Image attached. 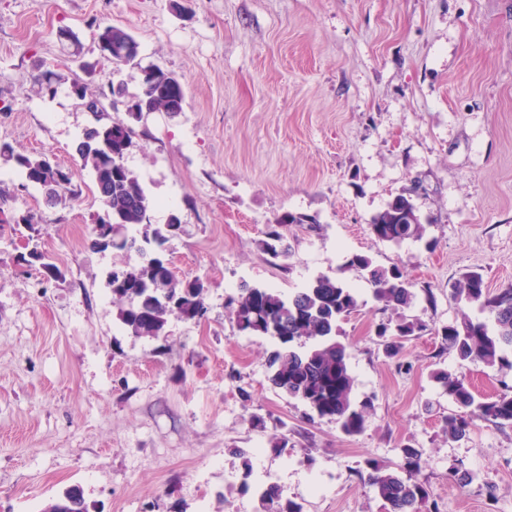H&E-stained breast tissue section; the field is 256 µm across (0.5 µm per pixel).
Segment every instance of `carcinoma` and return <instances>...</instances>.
Segmentation results:
<instances>
[{
	"mask_svg": "<svg viewBox=\"0 0 512 512\" xmlns=\"http://www.w3.org/2000/svg\"><path fill=\"white\" fill-rule=\"evenodd\" d=\"M98 42L112 47L116 65L133 63L132 56L125 53L138 45L130 31L106 26L99 32ZM139 100L141 106L159 111L172 103L181 107L185 91L179 79L165 71L142 78ZM136 136L130 120L97 123L84 129L74 148L82 166L94 174L101 203L96 216L112 215V240H121L112 248L126 253L121 265L130 287L110 288L112 301L120 304L119 321L131 335L153 340L163 334L170 317L197 320L207 307L205 287L198 280L185 282L173 273L169 291L155 287L165 271L157 255L167 251L166 244L174 232L169 223H152L156 201L125 163ZM0 158L13 163L28 184L50 190L51 202L57 200V188L71 183L74 176L72 170L51 164L45 153L16 154L7 147L0 148ZM370 229L378 240L393 244L422 238L425 227L413 203L412 191L396 195L373 217ZM132 251L138 255L134 262L128 256ZM27 262L49 275L56 273L55 265L36 247L29 252ZM350 266L366 273L376 301L394 310L410 306L414 298L412 284L399 268L376 266L363 255L353 256ZM454 293L474 306L477 315L464 314L461 321L437 330L442 344L463 362L512 368L505 356L506 349H512V286L492 292L481 274L471 272L455 283ZM229 305L239 332L267 337L275 343L269 358V381L273 387L303 402L319 417L335 419L346 435L363 432L369 402L355 400V379L348 366L349 347L337 340L340 321L359 307L352 289L326 275L316 277L291 296L244 284L237 296L230 298ZM434 379L456 406L445 418L448 438L465 437L477 419L512 424L511 391L506 389L479 401L463 374L440 370L434 373ZM402 453L408 467L406 475L372 463L368 484L384 502L386 512H422L430 493L417 478L421 454L410 447L402 448ZM256 499L260 512H301L291 504L286 510L281 507V491L275 484L258 485ZM41 512H88L83 490L78 486L66 489L49 500Z\"/></svg>",
	"mask_w": 512,
	"mask_h": 512,
	"instance_id": "1",
	"label": "carcinoma"
}]
</instances>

-----

The request
Extract every line from the records above that contains the word "carcinoma".

Response below
Segment every instance of `carcinoma` and return <instances>...</instances>.
	"label": "carcinoma"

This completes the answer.